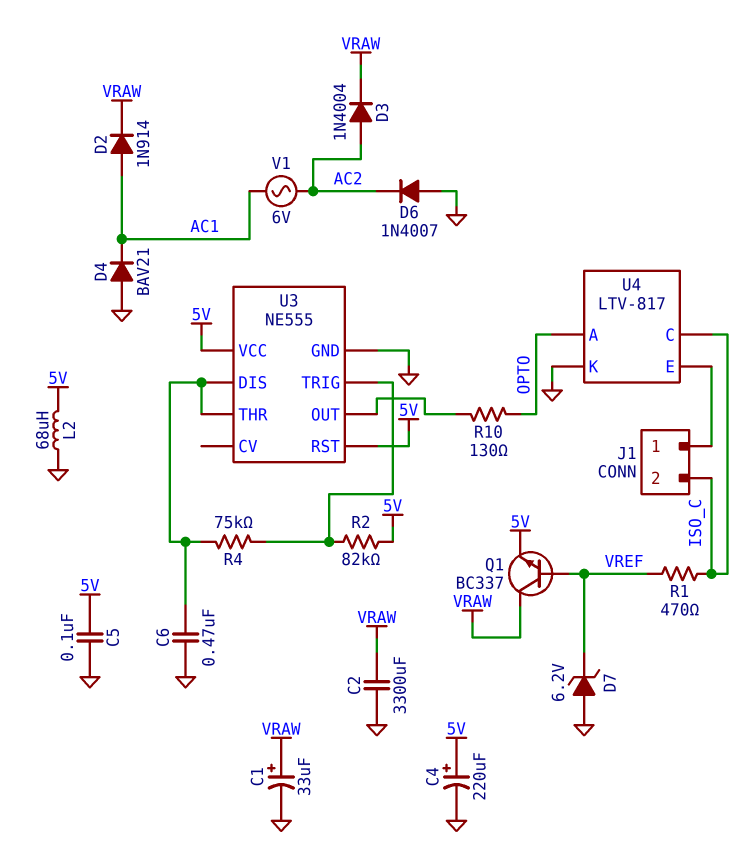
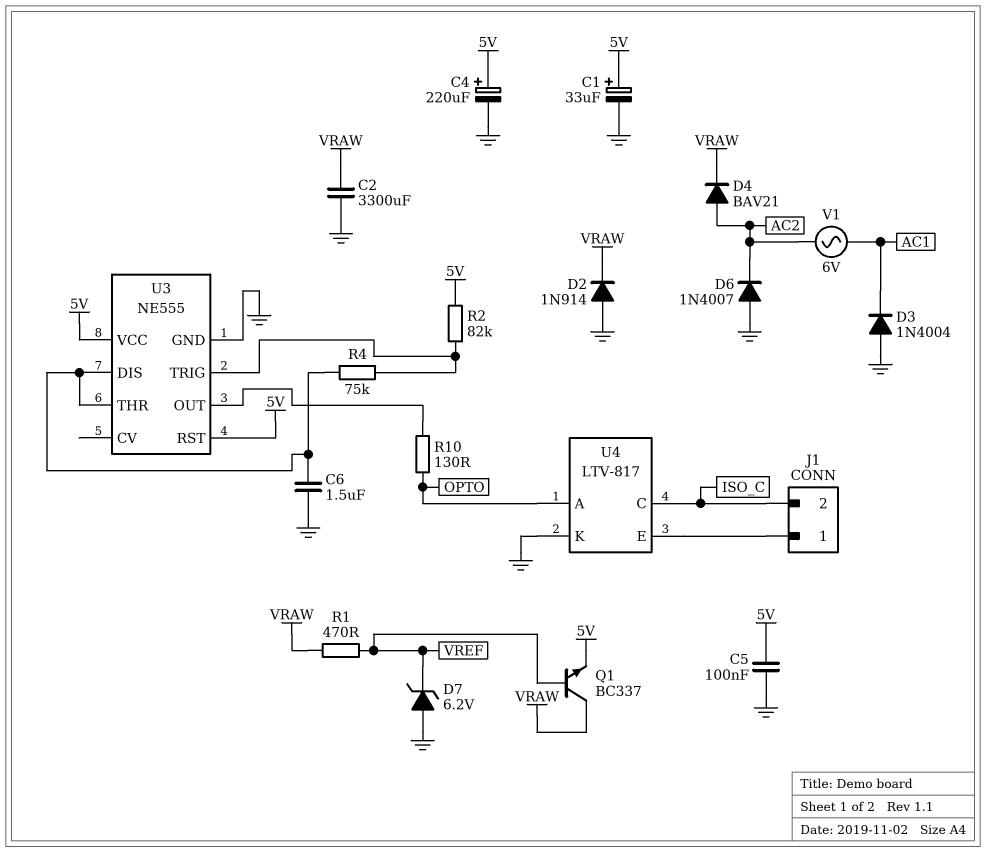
C1: 33uF (plus VRAW, minus GND) -> 33uF (plus 5V, minus GND)
C6: 470nF (GND, U3/DIS) -> 1.5uF (GND, U3/DIS)
D2: diode 1N914 (A AC1, K VRAW) -> diode 1N914 (A GND, K VRAW)
D3: diode 1N4004 (A AC2, K VRAW) -> diode 1N4004 (A GND, K AC1)
D4: diode BAV21 (A GND, K AC1) -> diode BAV21 (A AC2, K VRAW)
L2: 68uH (5V, GND) -> none
R1: 470 (ISO_C, VREF) -> 470 (VRAW, VREF)

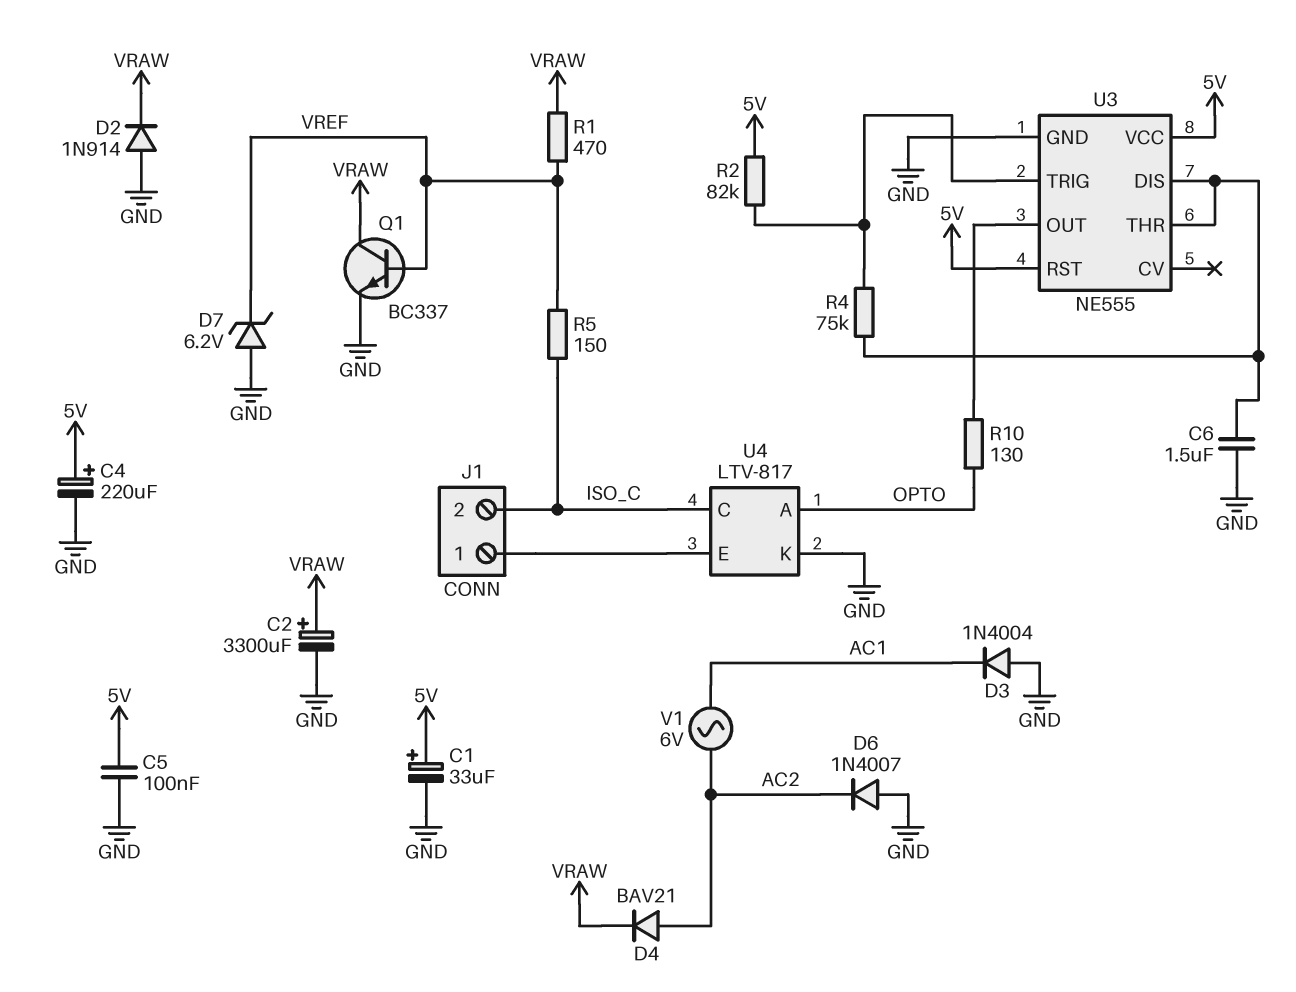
C2: 3300uF (GND, VRAW) -> 3300uF (plus VRAW, minus GND)
Q1: NPN BC337 (B VREF, C VRAW, E 5V) -> NPN BC337 (B VREF, C VRAW, E GND)
R5: none -> 150 (ISO_C, VREF)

Your goal: Please output the lines of the records above from the one with "R1: 470 (ISO_C, VREF) -> 470 (VRAW, VREF)" through the last, exactly as they appear and with both ends included; skip any pictures and add nothing.

Solution:
R1: 470 (ISO_C, VREF) -> 470 (VRAW, VREF)

C2: 3300uF (GND, VRAW) -> 3300uF (plus VRAW, minus GND)
Q1: NPN BC337 (B VREF, C VRAW, E 5V) -> NPN BC337 (B VREF, C VRAW, E GND)
R5: none -> 150 (ISO_C, VREF)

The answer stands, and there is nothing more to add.